# PROBLEM REQUIREMENTS:
Your task is to copy the records that follow exactly, minus any images.
[[ THE DATA open ]]
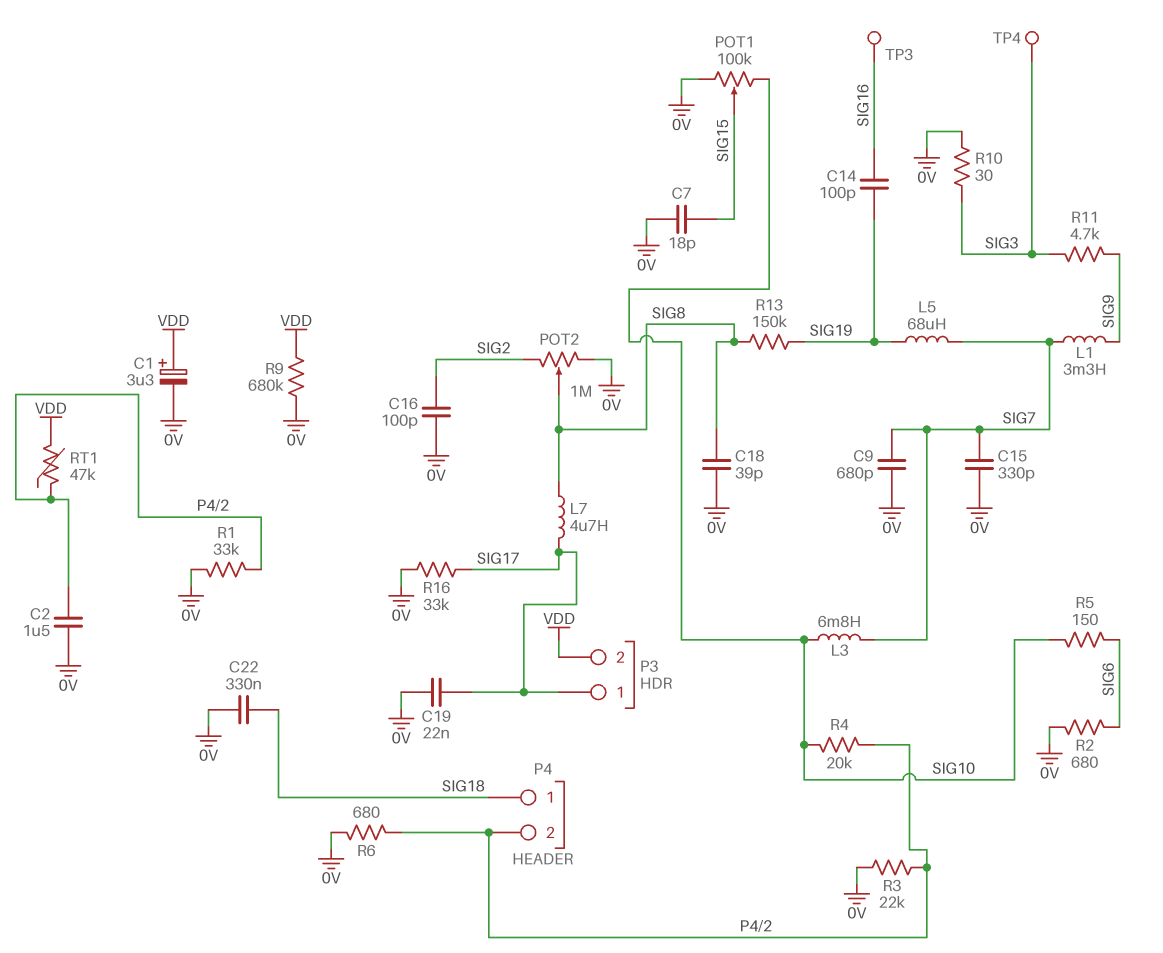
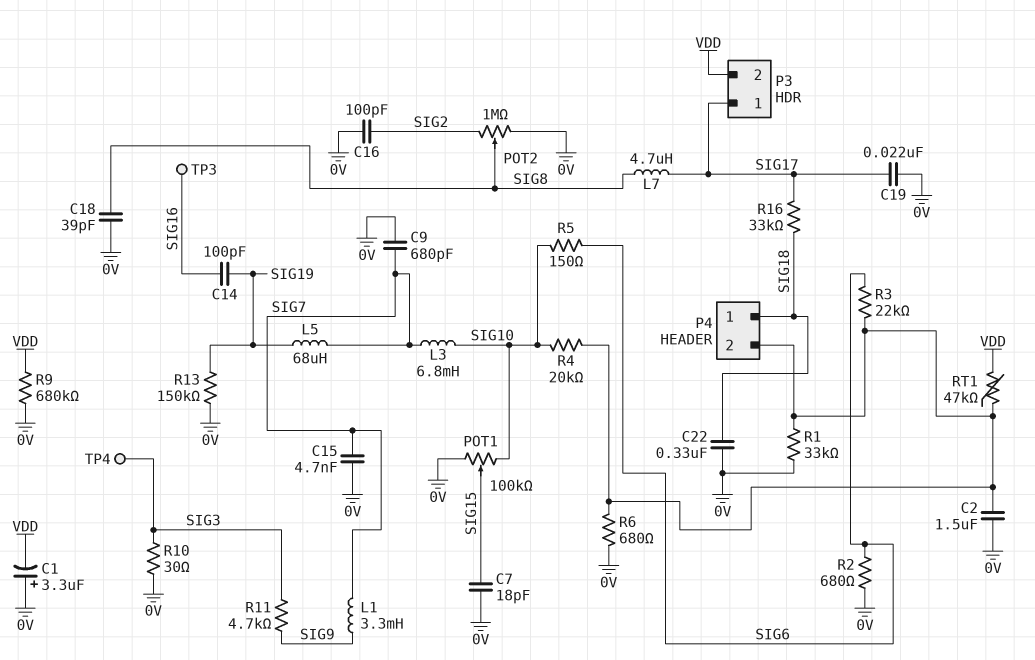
C1: 3.3uF (plus VDD, minus 0V) -> 3.3uF (plus 0V, minus VDD)
C15: 330pF (0V, SIG7) -> 4.7nF (0V, SIG7)
R3: 22k (0V, P4/2) -> 22k (P4/2, SIG6)
R13: 150k (SIG8, SIG19) -> 150k (0V, SIG19)
R16: 33k (0V, SIG17) -> 33k (SIG17, SIG18)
[[ THE DATA closed ]]
# EXPECTED ANSWER:
C1: 3.3uF (plus VDD, minus 0V) -> 3.3uF (plus 0V, minus VDD)
C15: 330pF (0V, SIG7) -> 4.7nF (0V, SIG7)
R3: 22k (0V, P4/2) -> 22k (P4/2, SIG6)
R13: 150k (SIG8, SIG19) -> 150k (0V, SIG19)
R16: 33k (0V, SIG17) -> 33k (SIG17, SIG18)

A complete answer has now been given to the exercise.